Problem details>
Copy, from the entries below, each line where the word "blue" can be found.

Data provided>
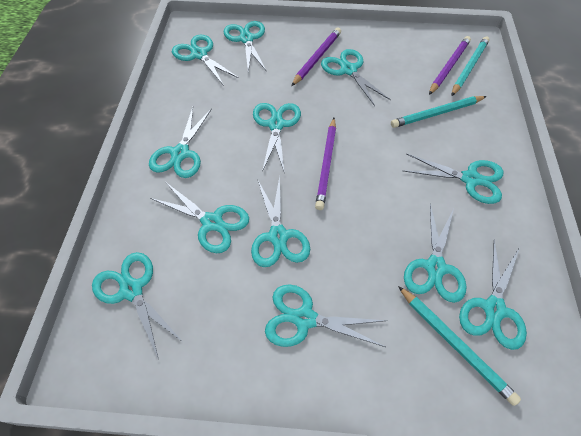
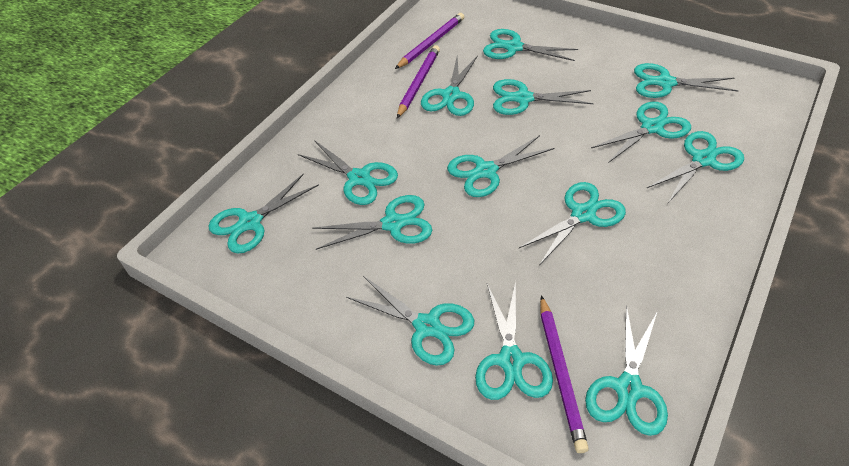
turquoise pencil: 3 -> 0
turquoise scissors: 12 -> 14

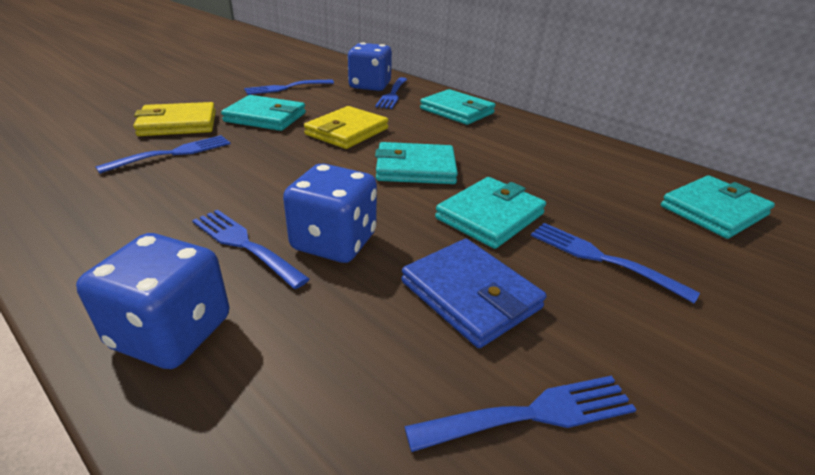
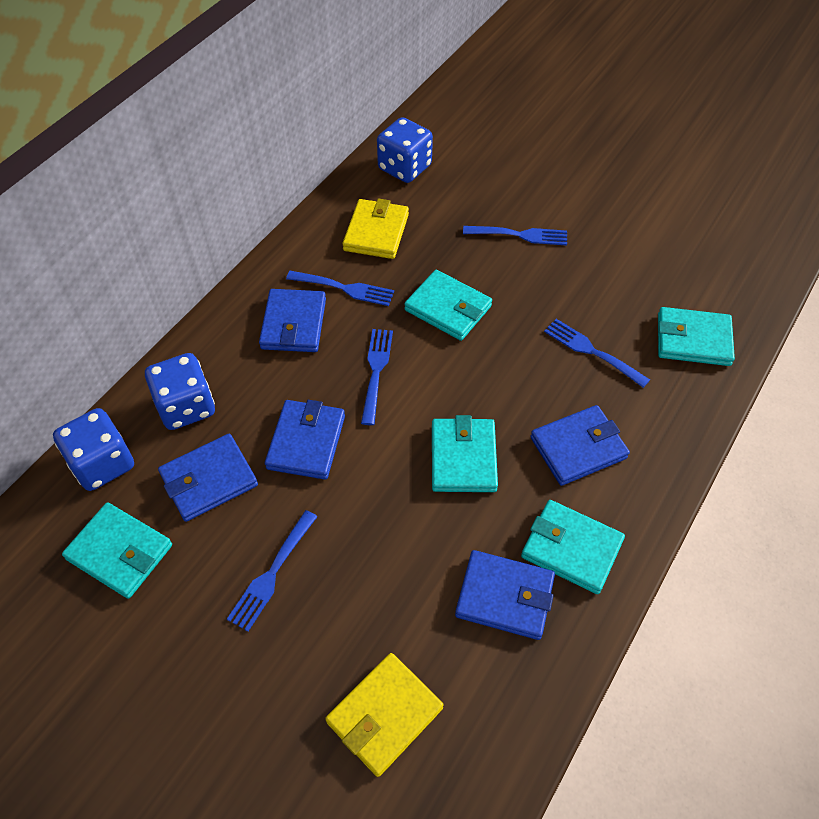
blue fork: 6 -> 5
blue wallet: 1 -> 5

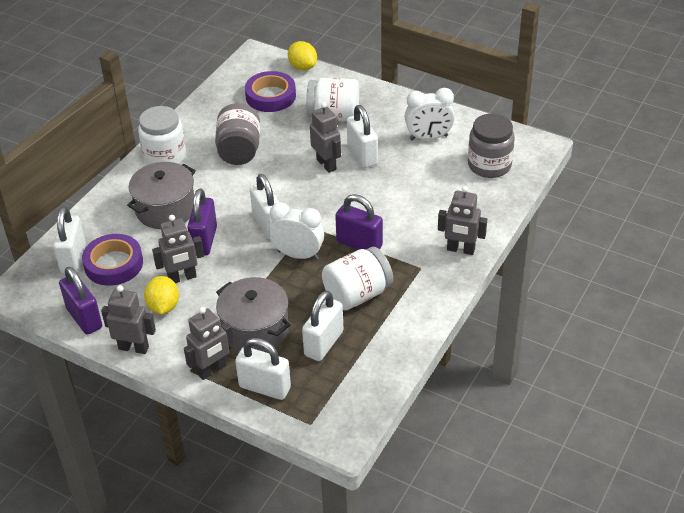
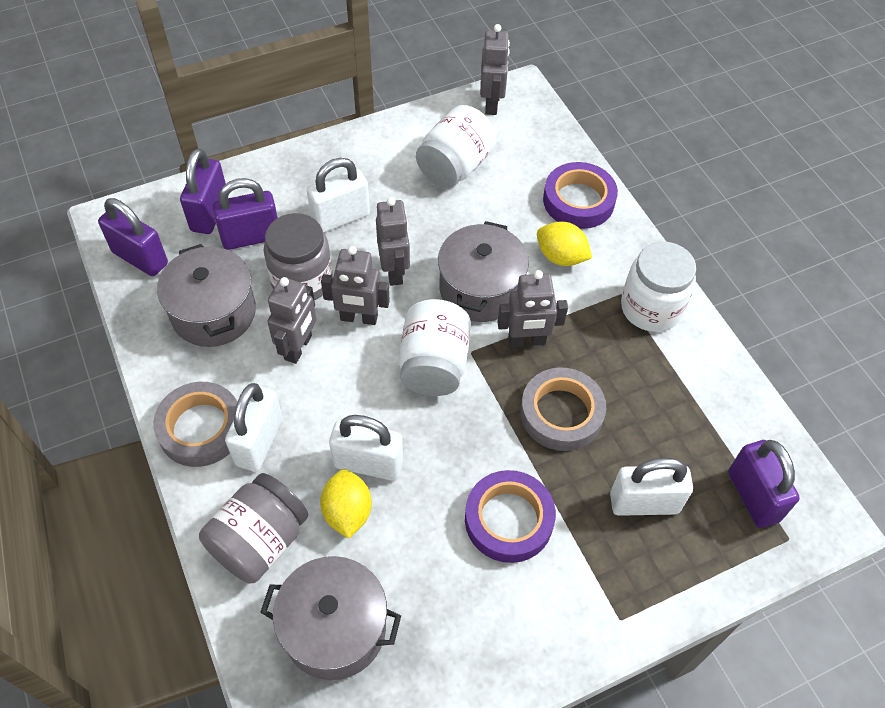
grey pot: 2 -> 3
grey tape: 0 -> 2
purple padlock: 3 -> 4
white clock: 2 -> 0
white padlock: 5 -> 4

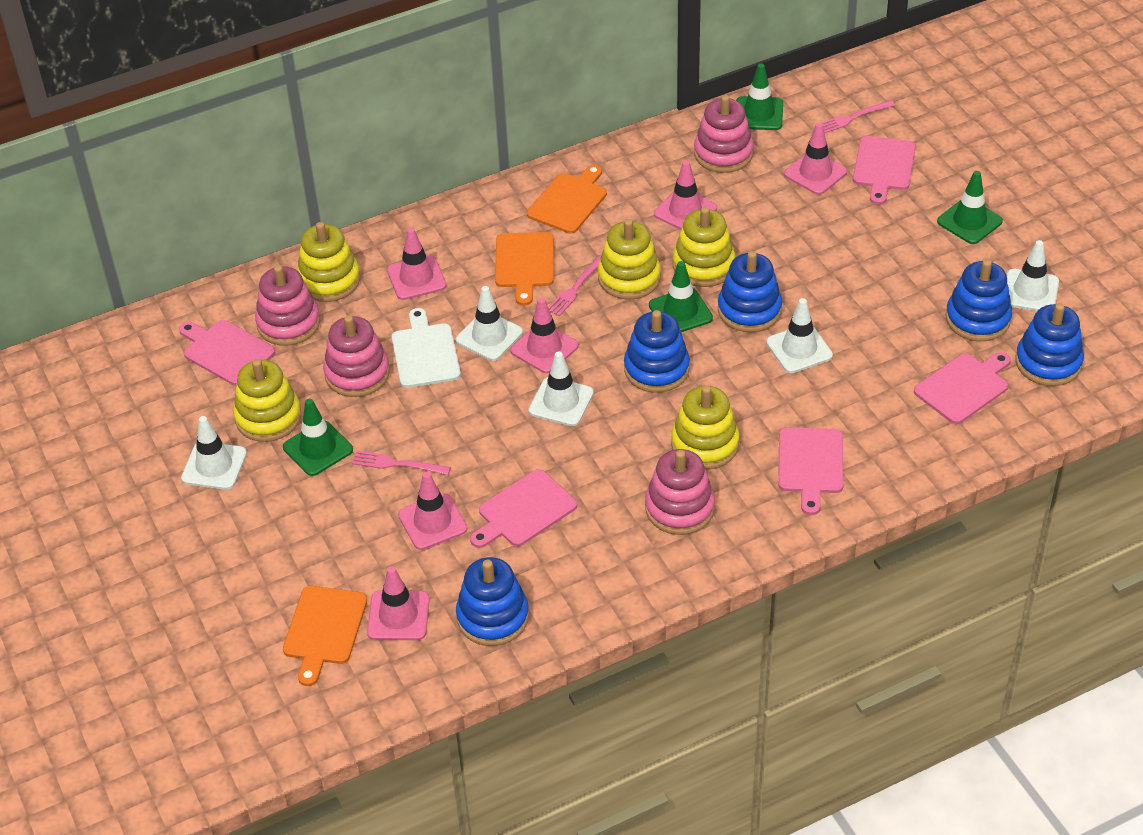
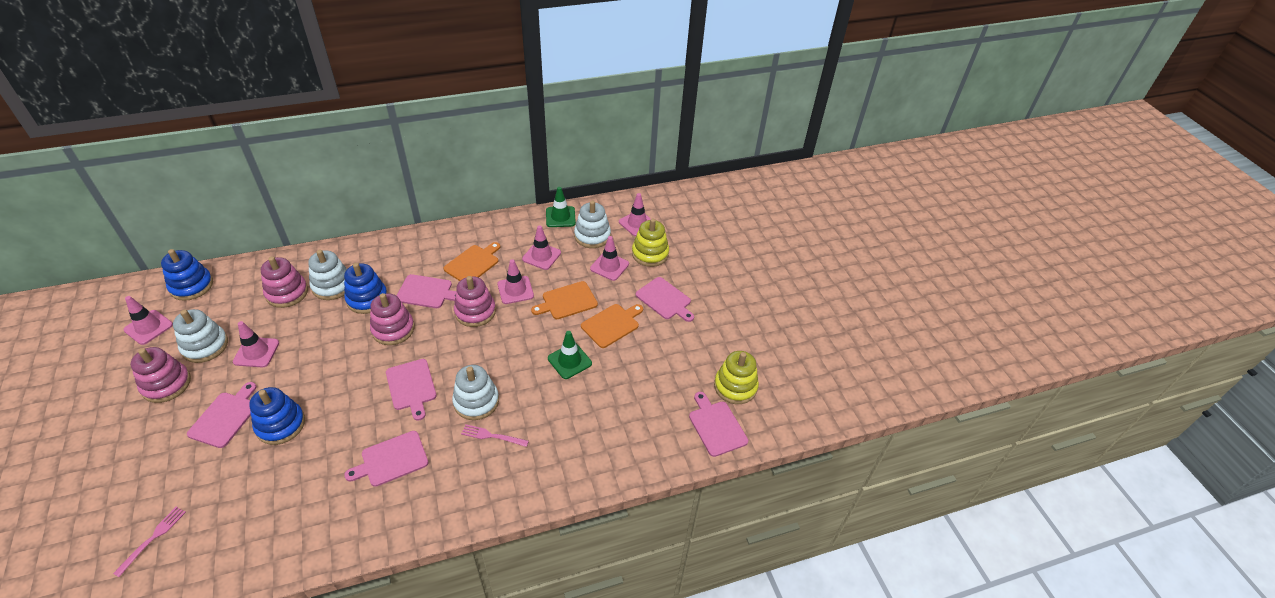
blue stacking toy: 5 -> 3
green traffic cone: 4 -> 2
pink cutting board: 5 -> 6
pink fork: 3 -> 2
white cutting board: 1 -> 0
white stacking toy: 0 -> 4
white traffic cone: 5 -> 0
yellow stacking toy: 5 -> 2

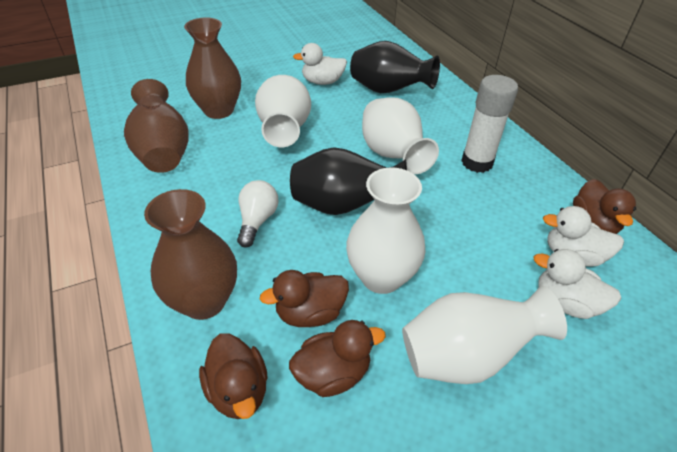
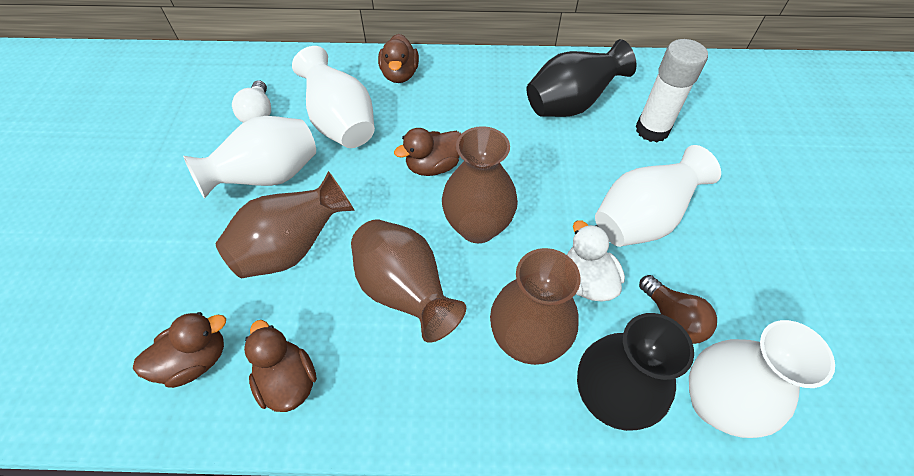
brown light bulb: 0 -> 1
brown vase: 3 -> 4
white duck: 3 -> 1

Expected answer>
blue fork: 6 -> 5
blue wallet: 1 -> 5
blue stacking toy: 5 -> 3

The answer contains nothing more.